Data ::

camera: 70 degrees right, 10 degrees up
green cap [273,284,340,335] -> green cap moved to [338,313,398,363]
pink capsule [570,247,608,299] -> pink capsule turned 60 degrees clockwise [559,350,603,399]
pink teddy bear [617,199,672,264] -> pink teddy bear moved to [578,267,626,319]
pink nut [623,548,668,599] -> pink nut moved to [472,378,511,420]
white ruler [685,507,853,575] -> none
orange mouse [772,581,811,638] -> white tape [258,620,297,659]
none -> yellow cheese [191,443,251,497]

Task details :: Work through the entries above line by line, counting each one that includes the word "pink", and give the final number only.

Output for this task :: 3